**Brief:** Across the entries, count the lines that include "size" and report only that number.

START Excerpted records

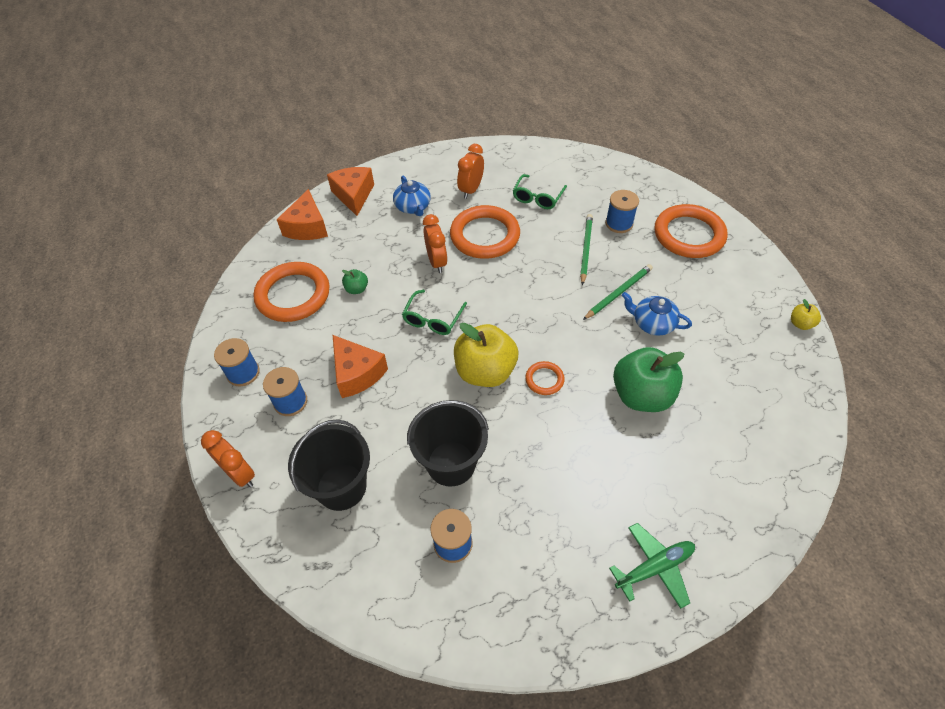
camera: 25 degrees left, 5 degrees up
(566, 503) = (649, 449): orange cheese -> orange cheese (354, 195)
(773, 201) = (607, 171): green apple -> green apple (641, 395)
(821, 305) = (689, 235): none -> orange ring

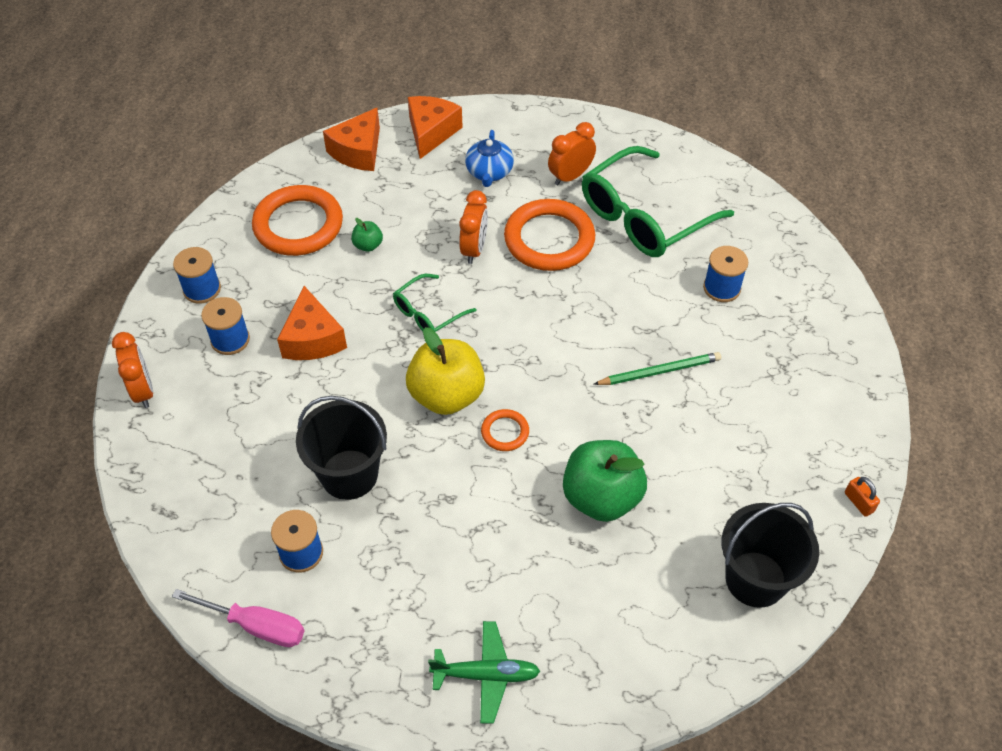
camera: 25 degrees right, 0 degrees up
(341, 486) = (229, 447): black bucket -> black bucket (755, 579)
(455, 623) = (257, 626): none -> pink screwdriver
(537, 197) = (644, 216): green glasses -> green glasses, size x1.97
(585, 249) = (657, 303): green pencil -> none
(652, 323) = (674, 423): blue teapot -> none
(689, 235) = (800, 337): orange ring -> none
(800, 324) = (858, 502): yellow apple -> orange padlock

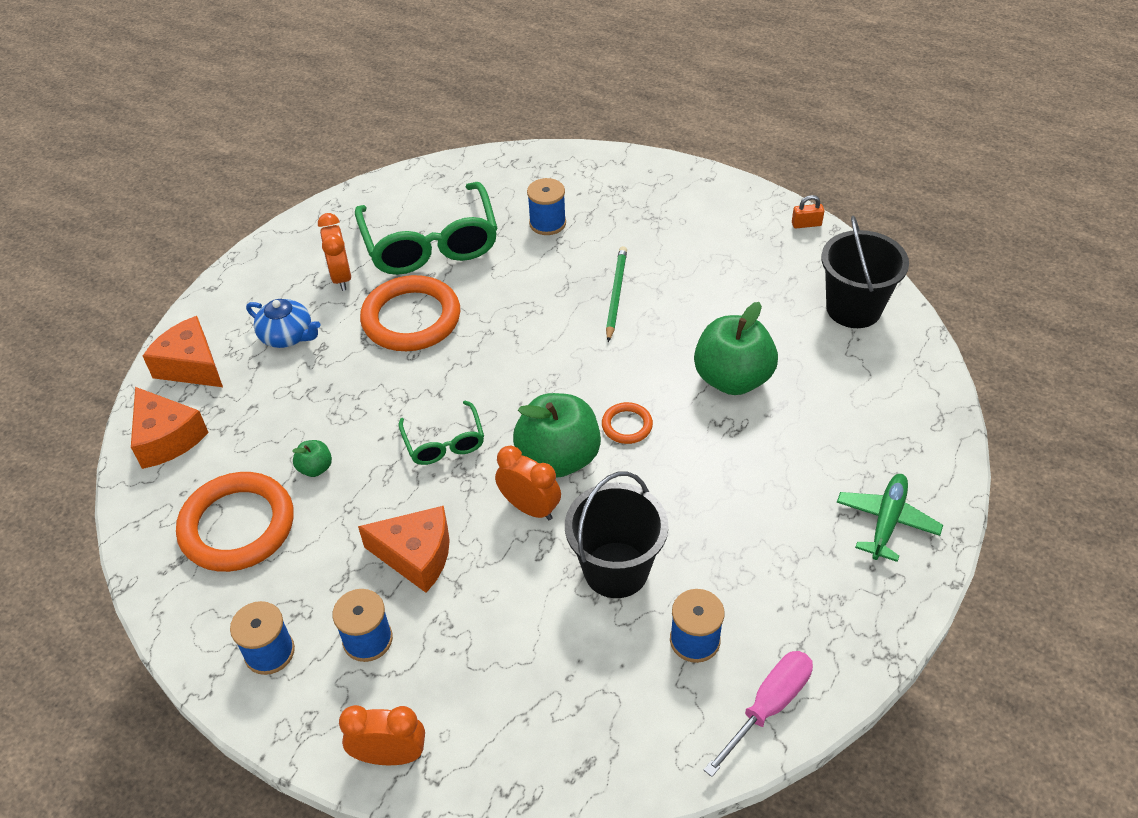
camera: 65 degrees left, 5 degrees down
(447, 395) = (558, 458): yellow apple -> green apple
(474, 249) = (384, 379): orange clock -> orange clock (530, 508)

END Excerpted records
START Excerpted records

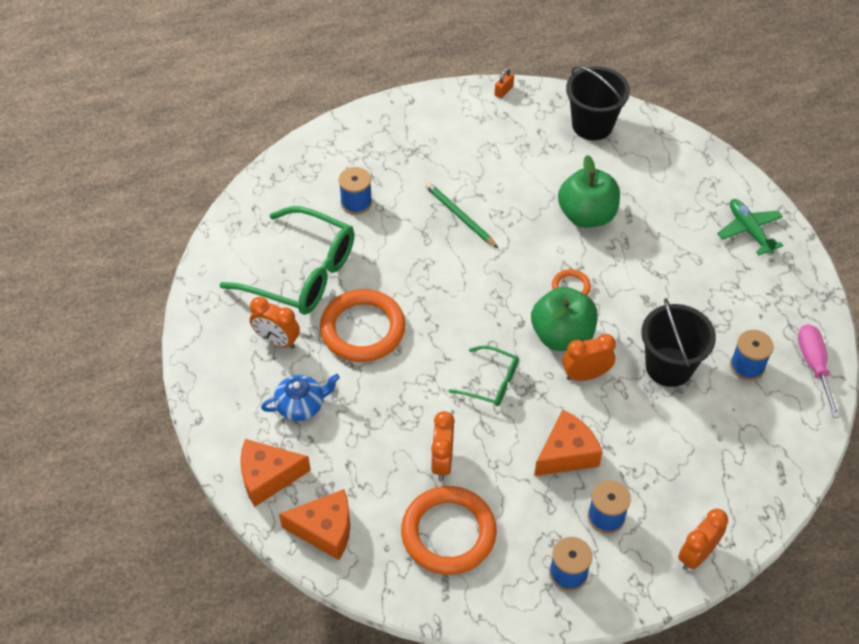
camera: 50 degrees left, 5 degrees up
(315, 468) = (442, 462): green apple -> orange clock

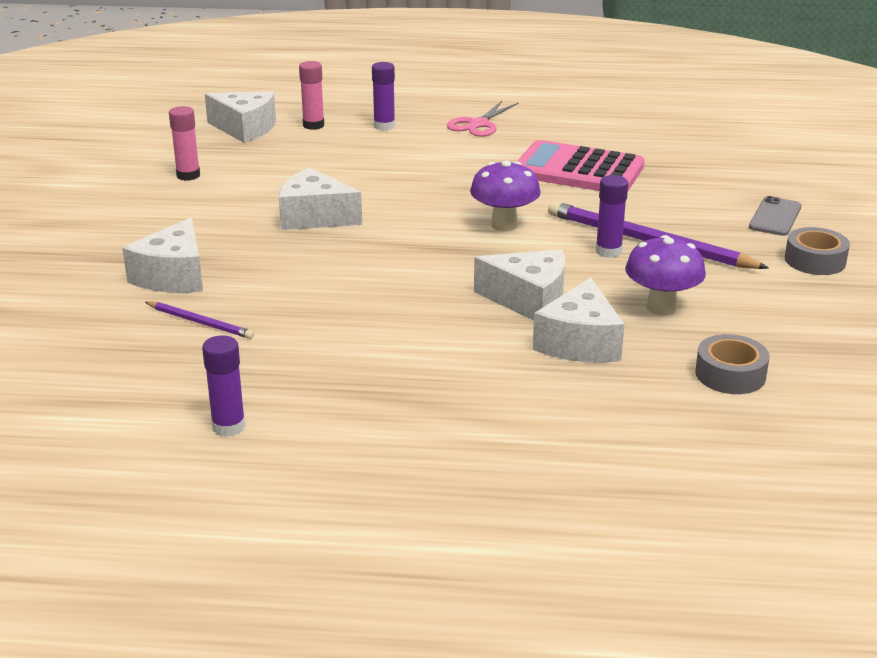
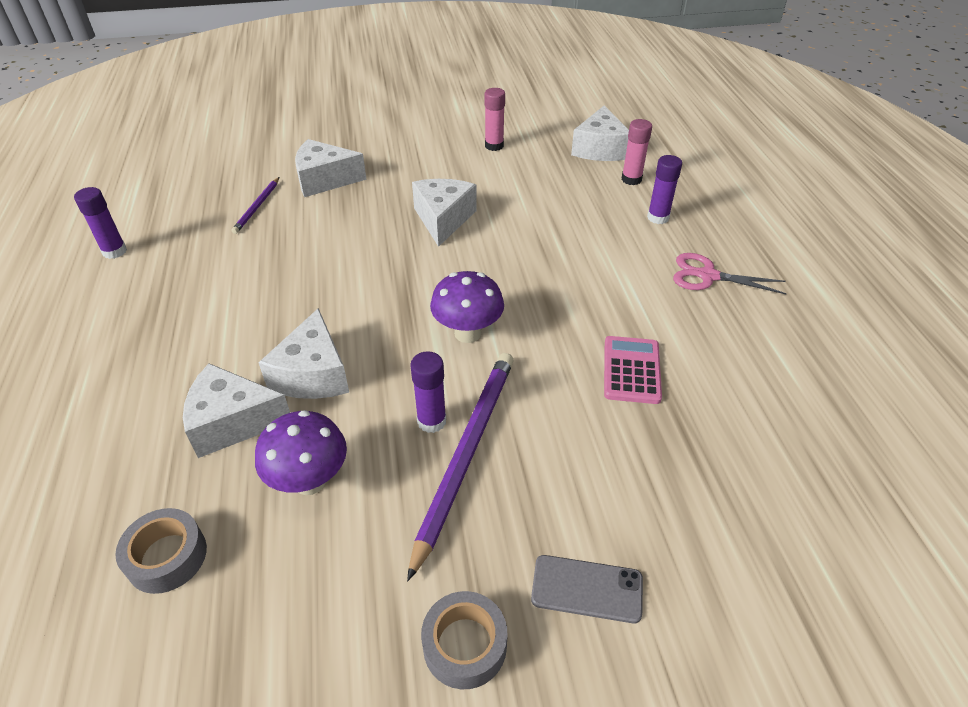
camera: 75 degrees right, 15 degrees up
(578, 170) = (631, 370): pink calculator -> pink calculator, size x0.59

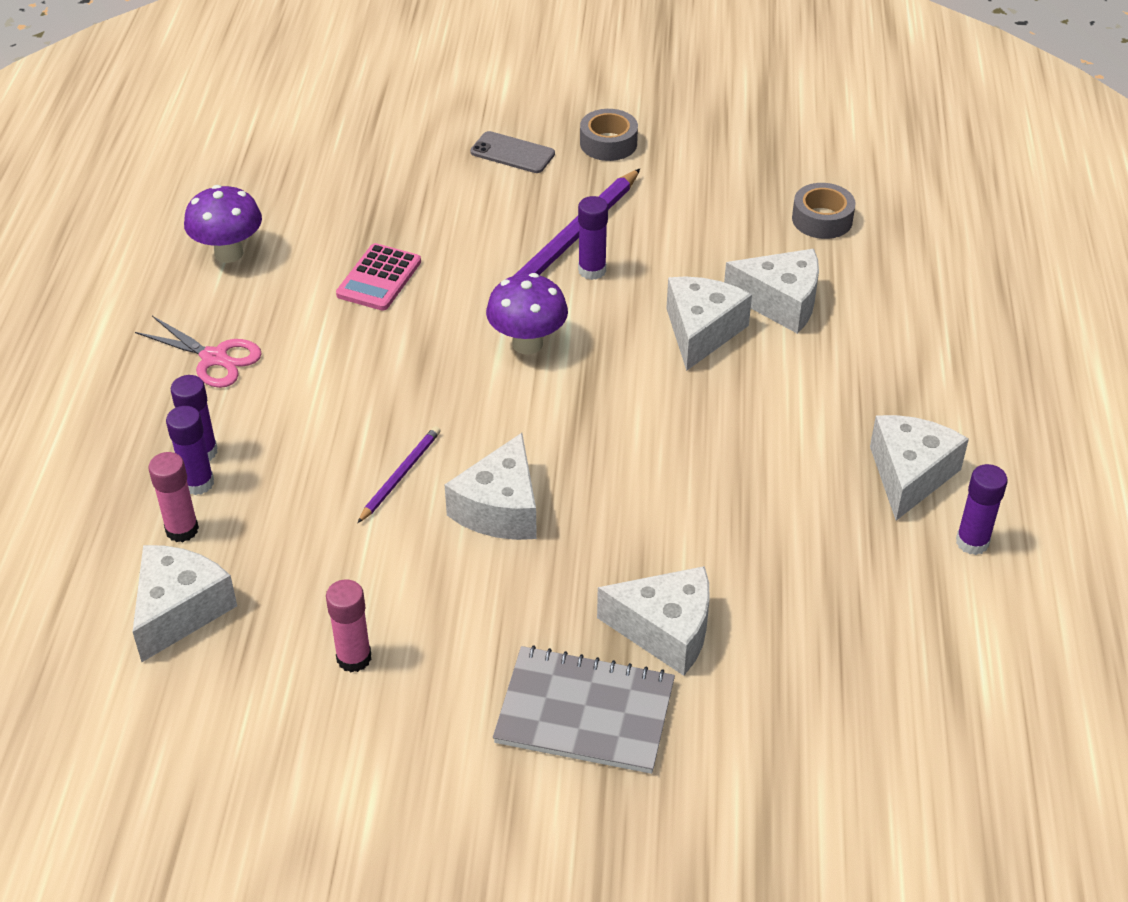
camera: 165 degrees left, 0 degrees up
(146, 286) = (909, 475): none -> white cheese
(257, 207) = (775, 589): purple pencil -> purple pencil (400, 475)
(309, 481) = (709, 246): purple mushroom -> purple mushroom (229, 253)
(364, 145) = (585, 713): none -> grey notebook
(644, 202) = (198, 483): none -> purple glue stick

END Excerpted records
START Excerpted records

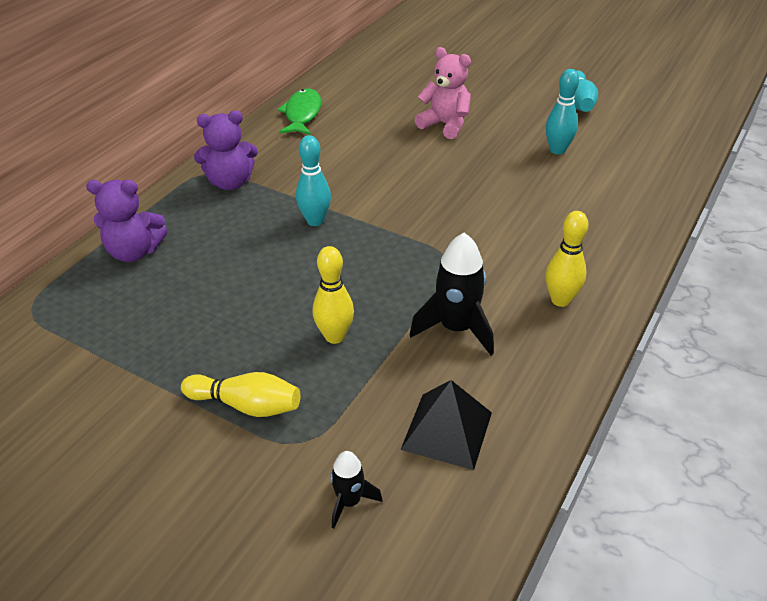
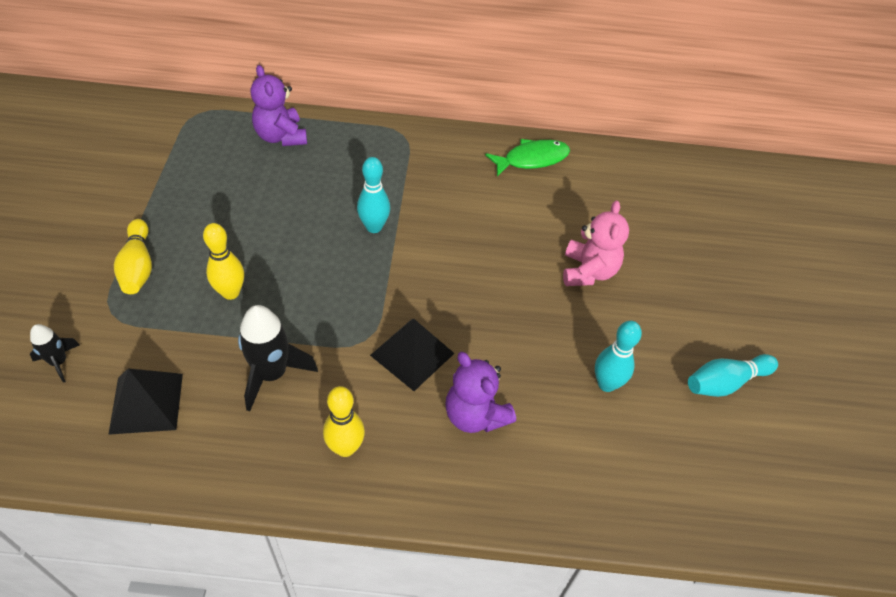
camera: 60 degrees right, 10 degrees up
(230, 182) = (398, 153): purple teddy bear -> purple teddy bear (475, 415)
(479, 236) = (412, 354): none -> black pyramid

END Excerpted records

**Solution for this exercise:** 2